For each line of the data below that holds "none", copy the line.
.....
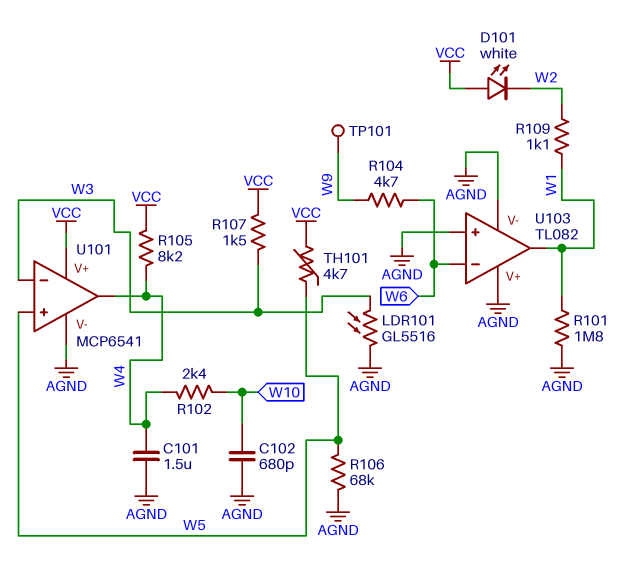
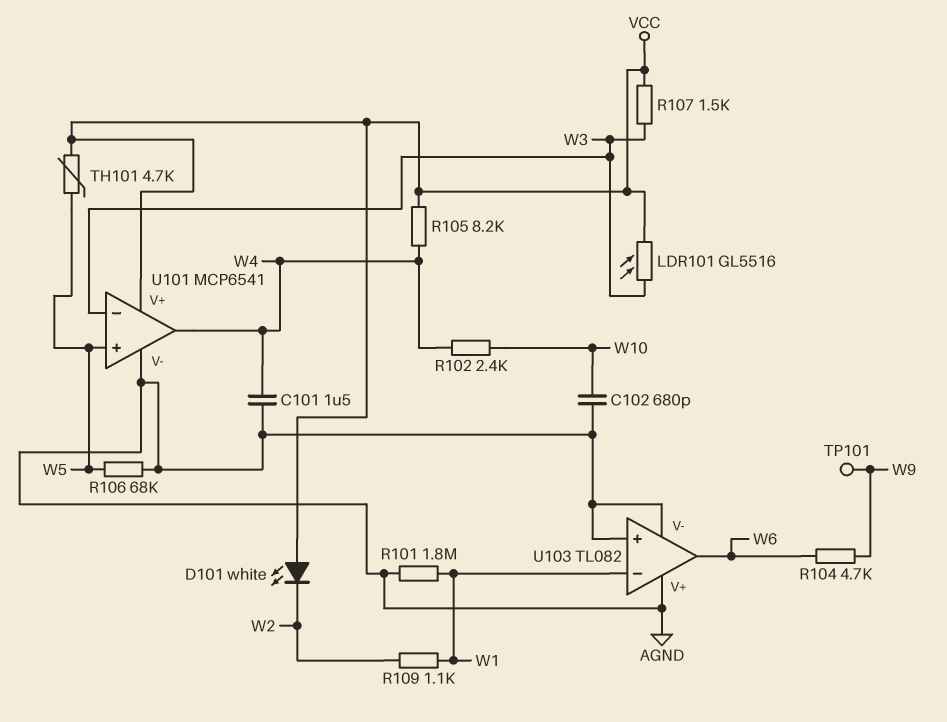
LDR101: GL5516 (AGND, W3) -> GL5516 (VCC, W3)
U103 pin in-: W6 -> W1
U103 pin out: W1 -> W6

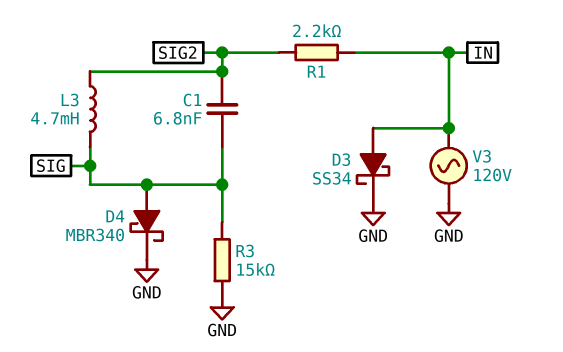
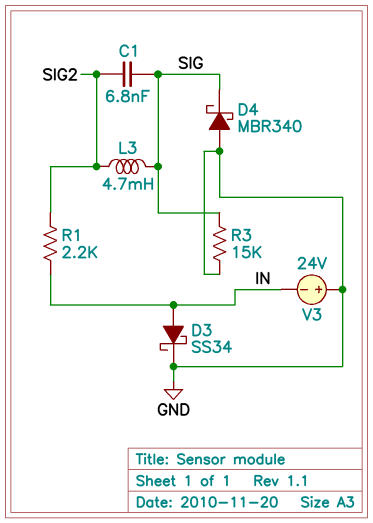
D4: schottky MBR340 (A SIG, K GND) -> schottky MBR340 (A GND, K SIG)
V3: AC 120V (GND, IN) -> 24V (plus GND, minus IN)

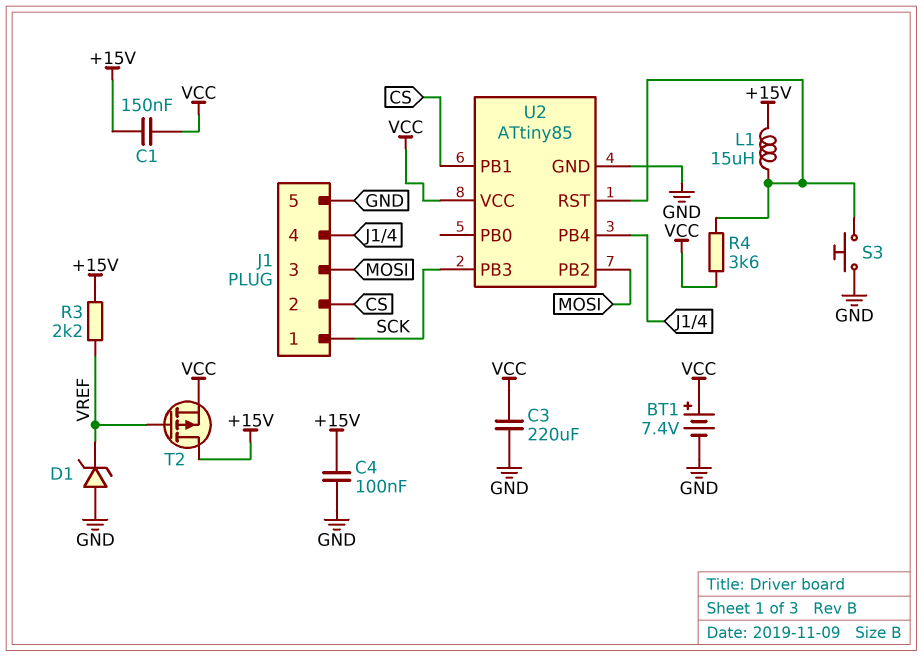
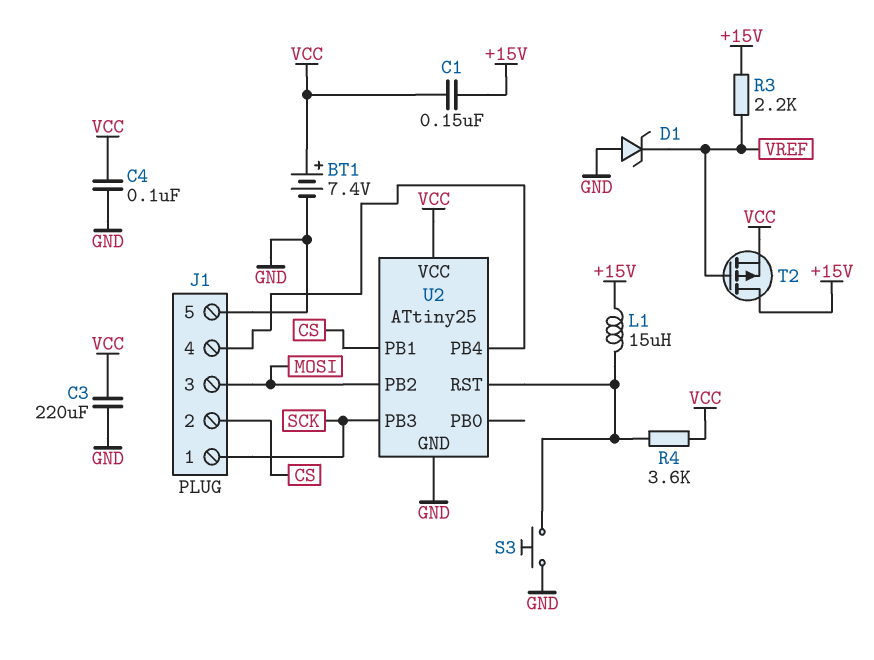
C4: 100nF (+15V, GND) -> 100nF (GND, VCC)
U2: ATtiny85 -> ATtiny25

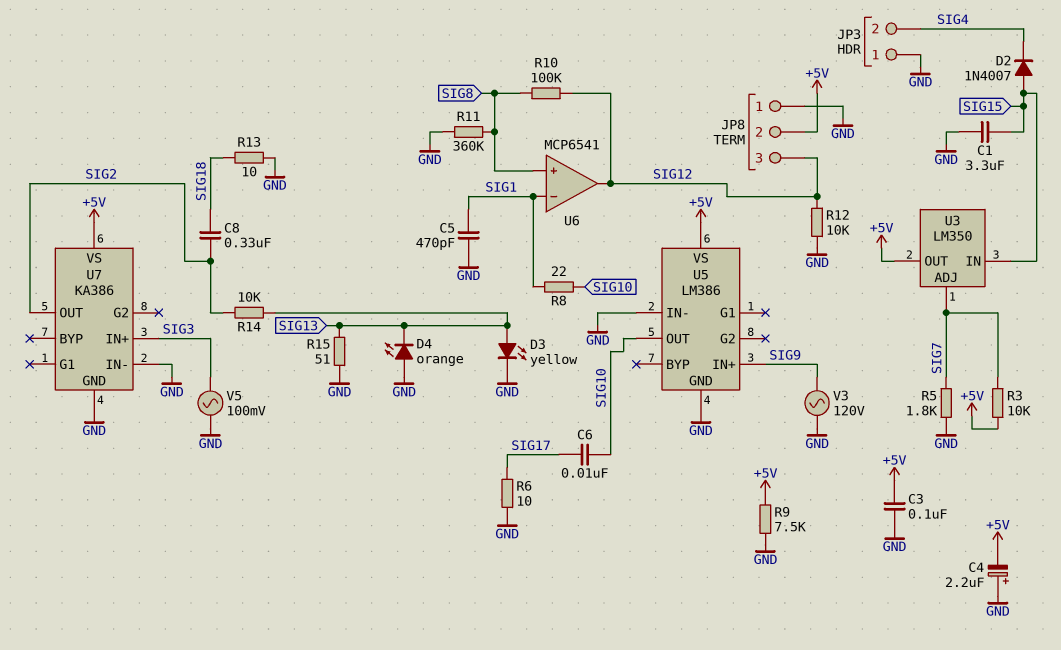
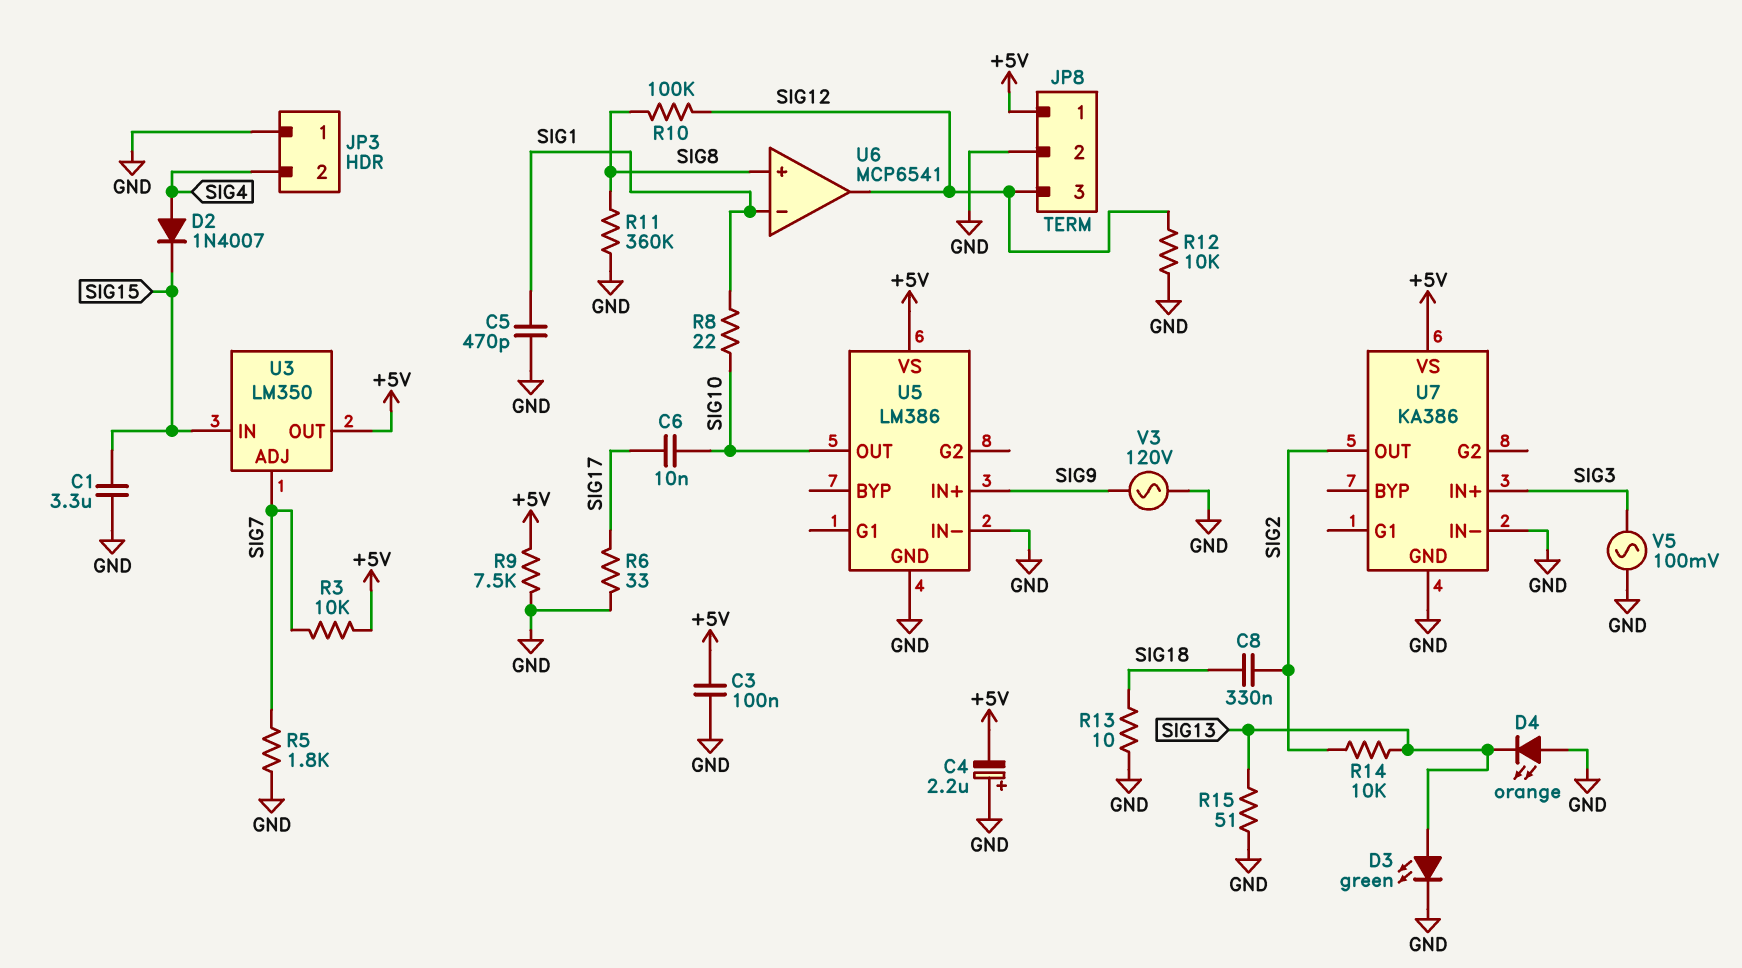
D2: diode 1N4007 (A SIG15, K SIG4) -> diode 1N4007 (A SIG4, K SIG15)
D3: LED yellow (A SIG13, K GND) -> LED green (A SIG13, K GND)
JP8 pin 1: GND -> +5V
JP8 pin 2: +5V -> GND
R6: 10 (GND, SIG17) -> 33 (GND, SIG17)

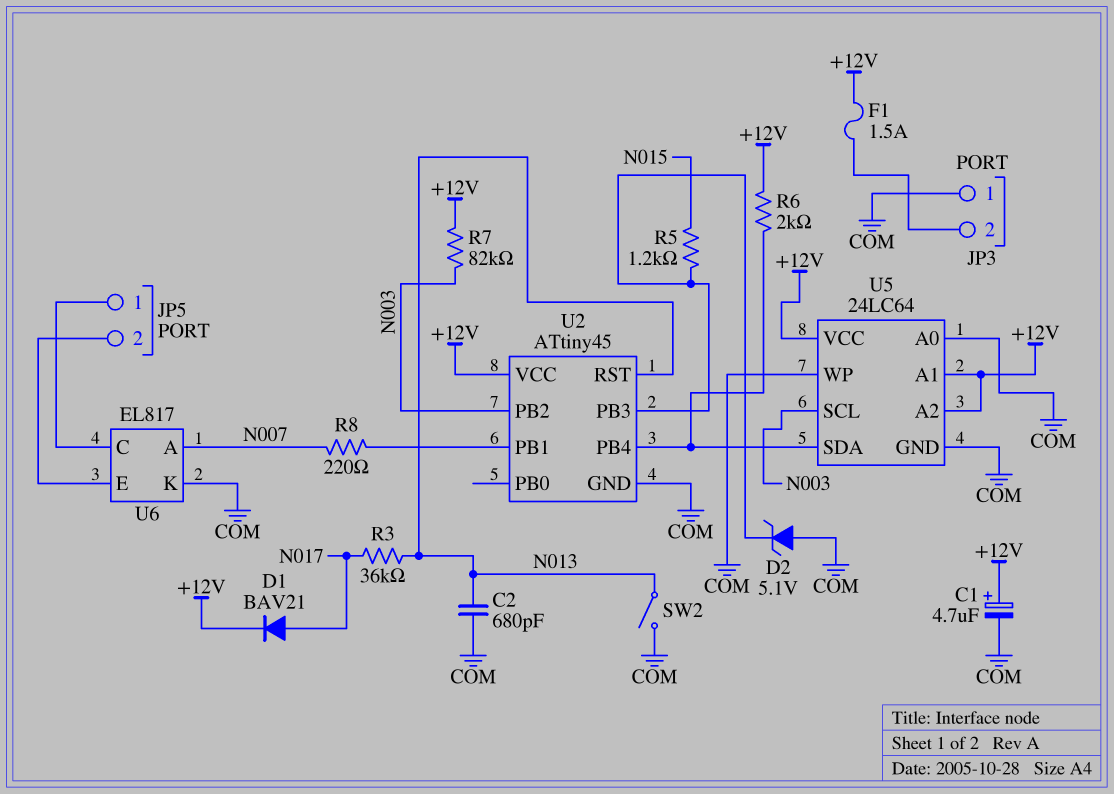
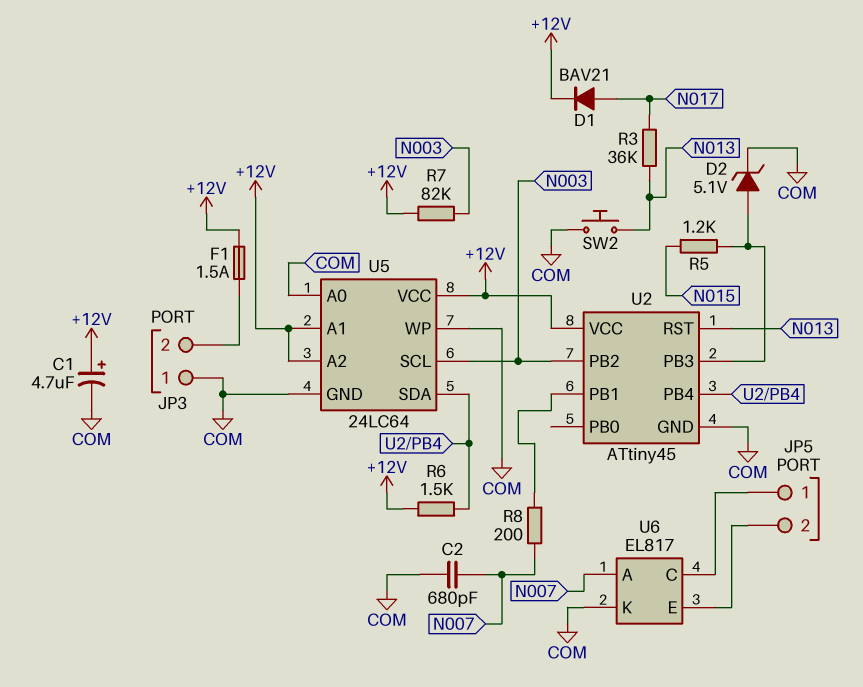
C2: 680pF (COM, N013) -> 680pF (COM, N007)
D2: zener 5.1V (A COM, K U2/PB3) -> zener 5.1V (A U2/PB3, K COM)
R6: 2k (+12V, U2/PB4) -> 1.5k (+12V, U2/PB4)
R8: 220 (N007, U2/PB1) -> 200 (N007, U2/PB1)
SW2: switch (COM, N013) -> button (COM, N013)

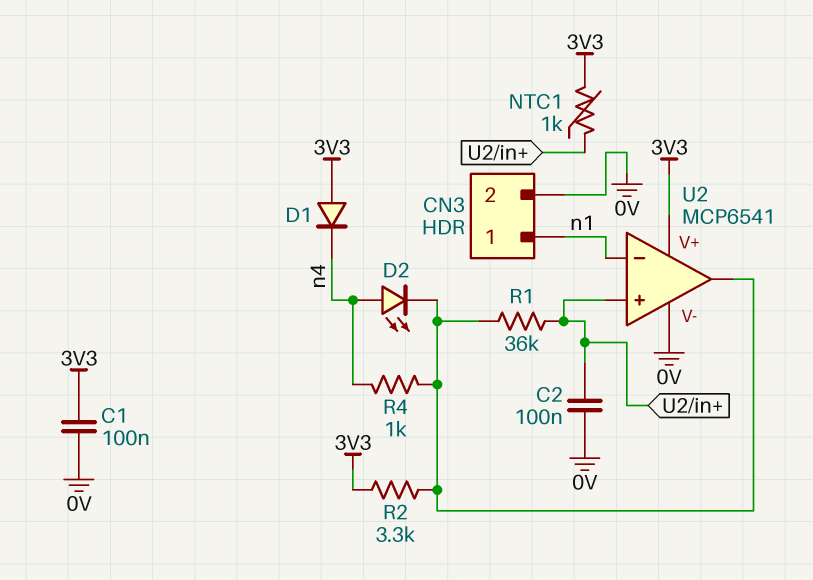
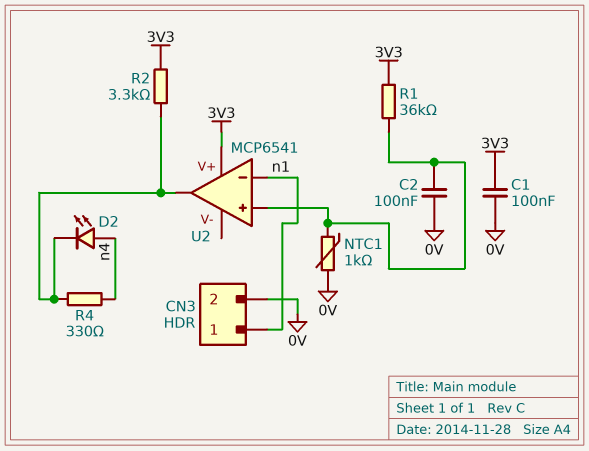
D1: diode (A 3V3, K n4) -> none
NTC1: 1k (3V3, U2/in+) -> 1k (0V, U2/in+)
R1: 36k (U2/in+, U2/out) -> 36k (3V3, U2/in+)
R4: 1k (U2/out, n4) -> 330 (U2/out, n4)
U2 pin V-: 0V -> none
.....
● **ANSWER TO THIS EXERCISE**:
D1: diode (A 3V3, K n4) -> none
U2 pin V-: 0V -> none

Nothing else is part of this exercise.